── RECORDS SUPPLIED ──
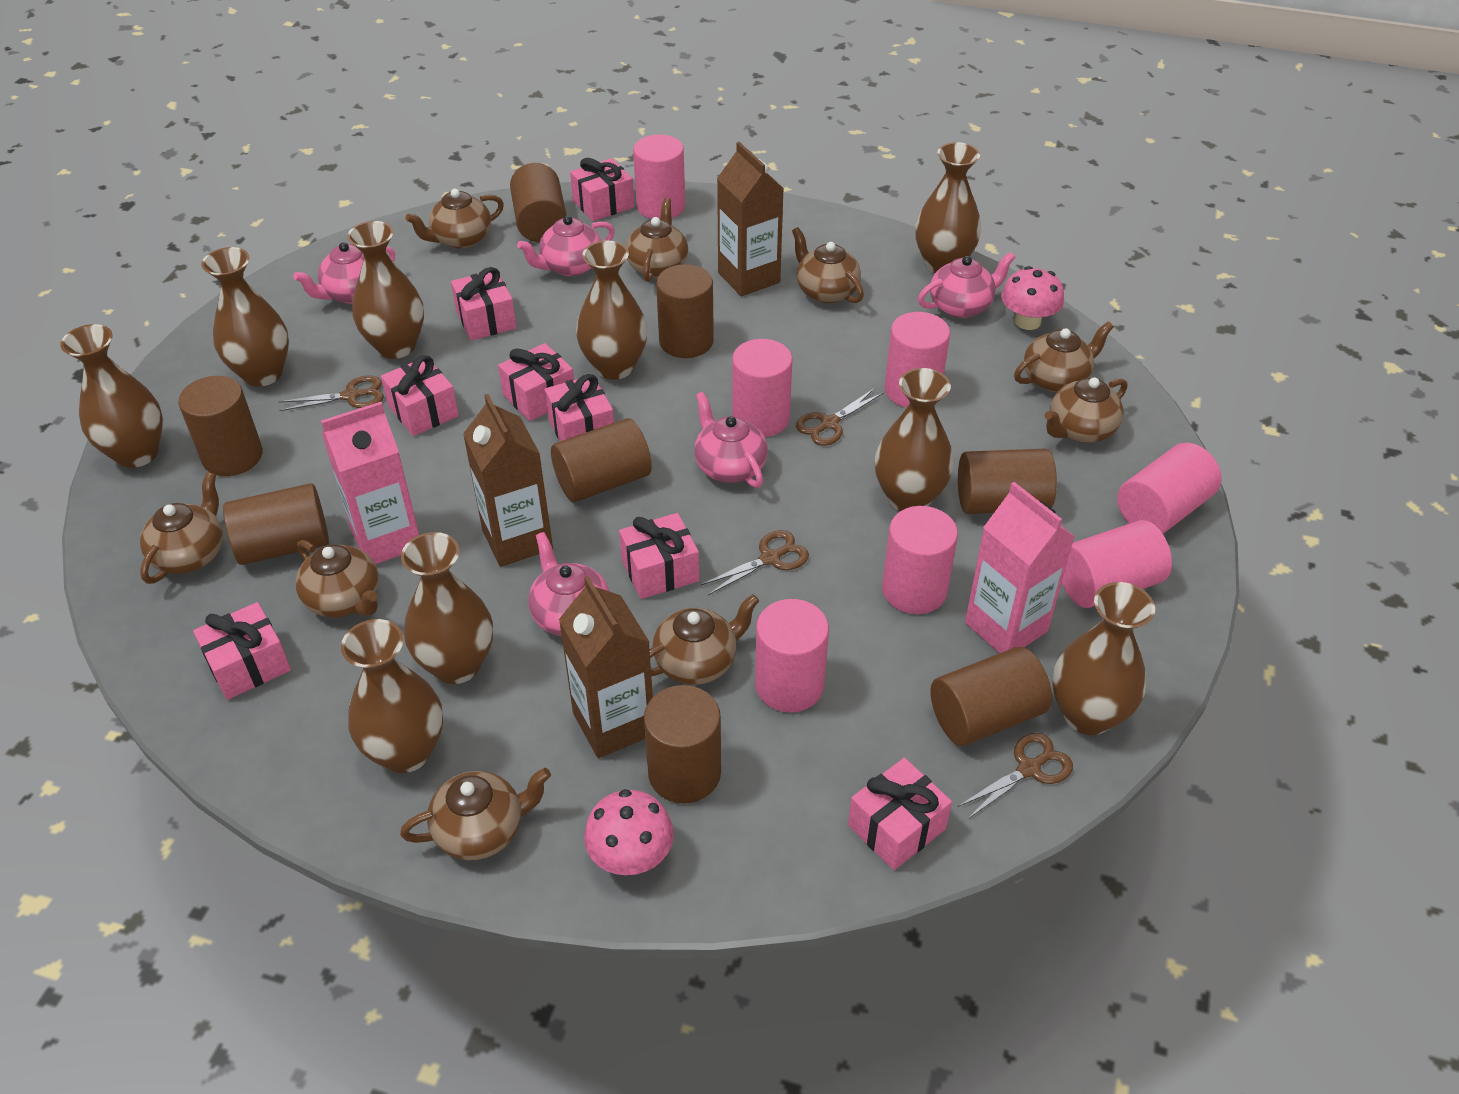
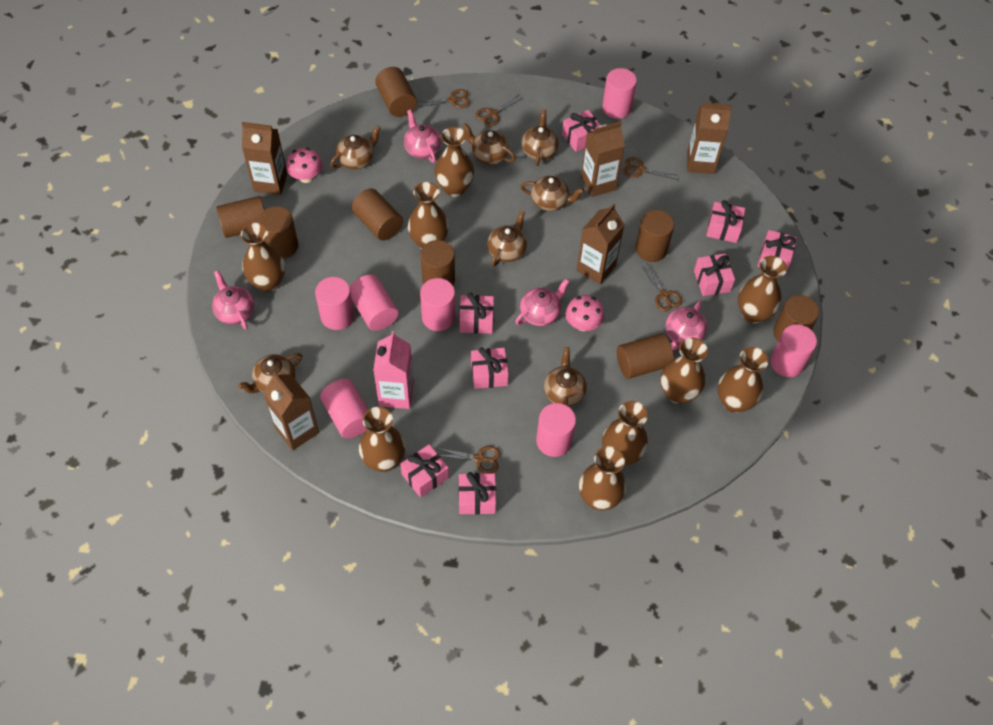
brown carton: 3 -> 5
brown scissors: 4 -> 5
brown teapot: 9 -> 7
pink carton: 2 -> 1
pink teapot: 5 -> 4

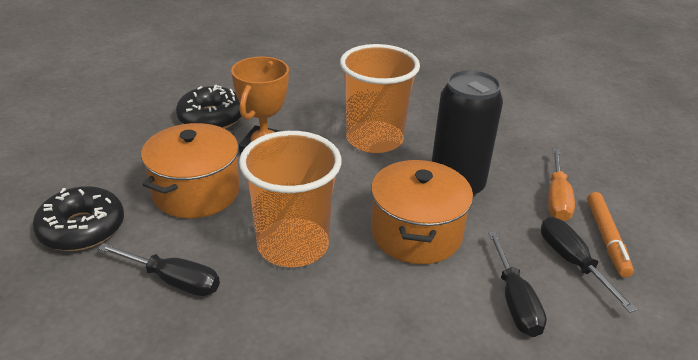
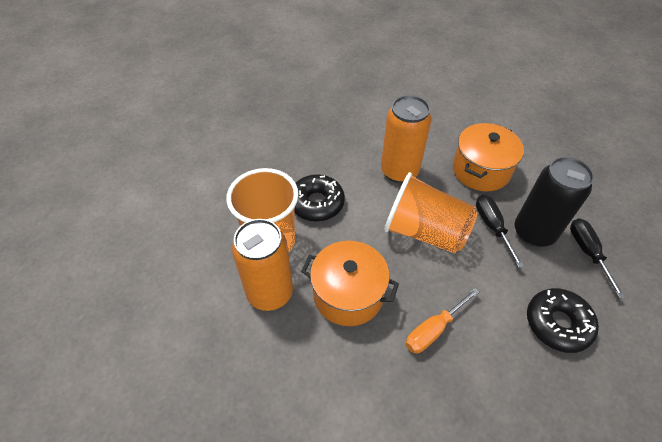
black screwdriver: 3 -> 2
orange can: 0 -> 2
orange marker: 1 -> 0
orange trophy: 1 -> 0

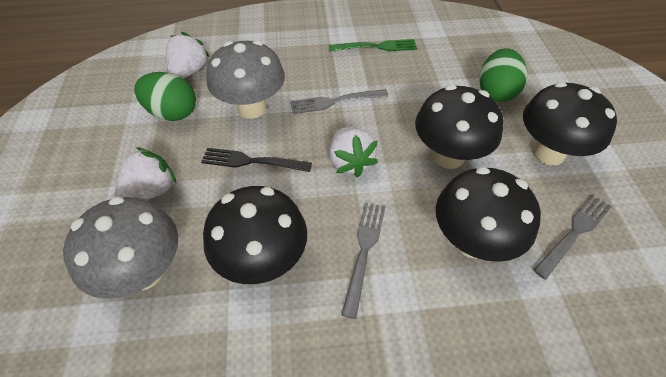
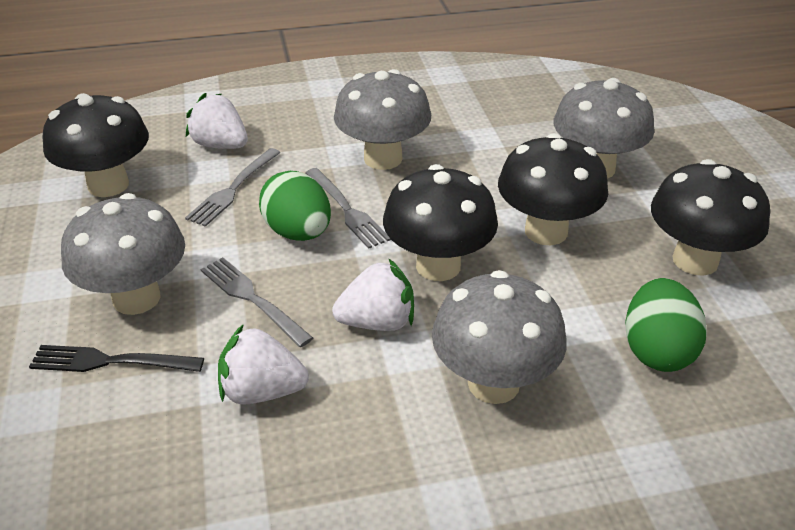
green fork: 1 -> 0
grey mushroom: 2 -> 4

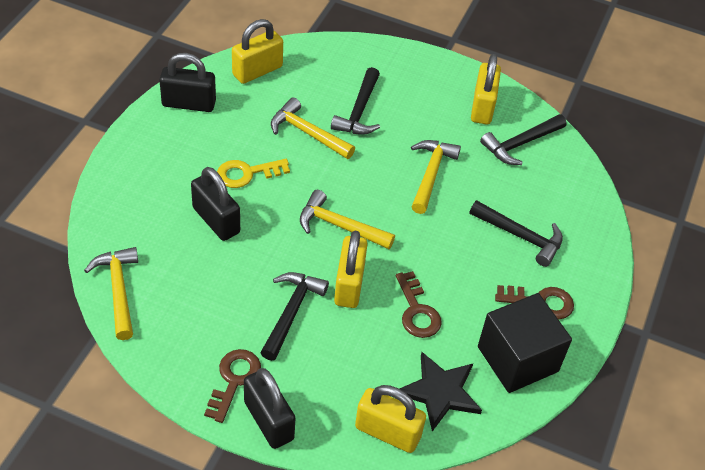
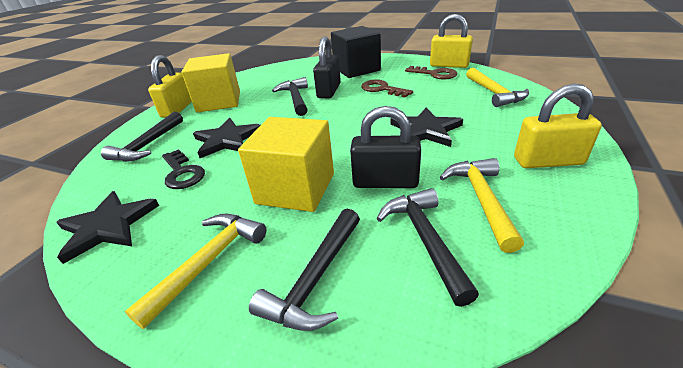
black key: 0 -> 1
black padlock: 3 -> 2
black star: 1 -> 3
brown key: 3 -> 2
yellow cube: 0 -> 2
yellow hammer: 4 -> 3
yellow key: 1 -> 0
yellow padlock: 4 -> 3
───
── RECORDS SUPPLIED ──
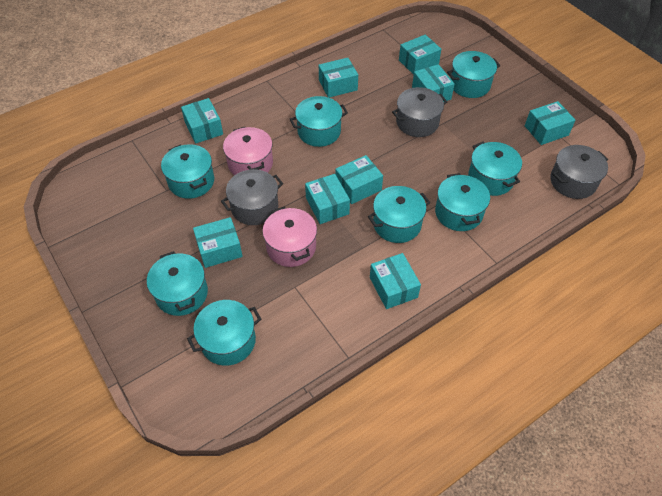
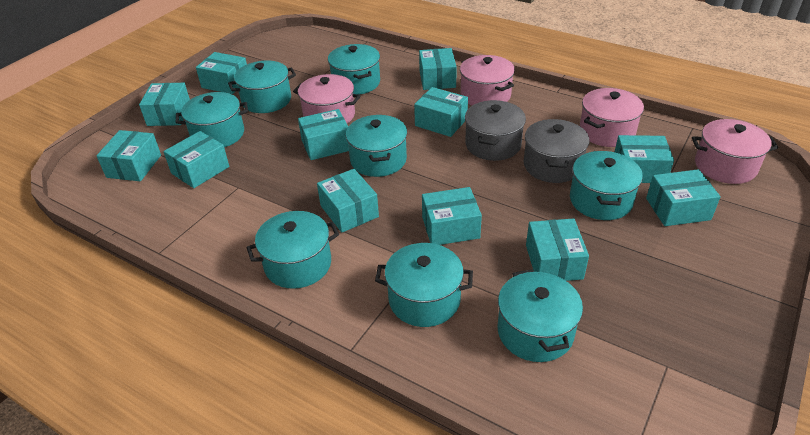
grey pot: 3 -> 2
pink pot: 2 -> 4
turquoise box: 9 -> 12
───
## WHAT THIS TASK INVOLVES
Gather each line of the listing containing the word "pink" and show it.

## ANSWER SPACE
pink carton: 2 -> 1
pink teapot: 5 -> 4
pink pot: 2 -> 4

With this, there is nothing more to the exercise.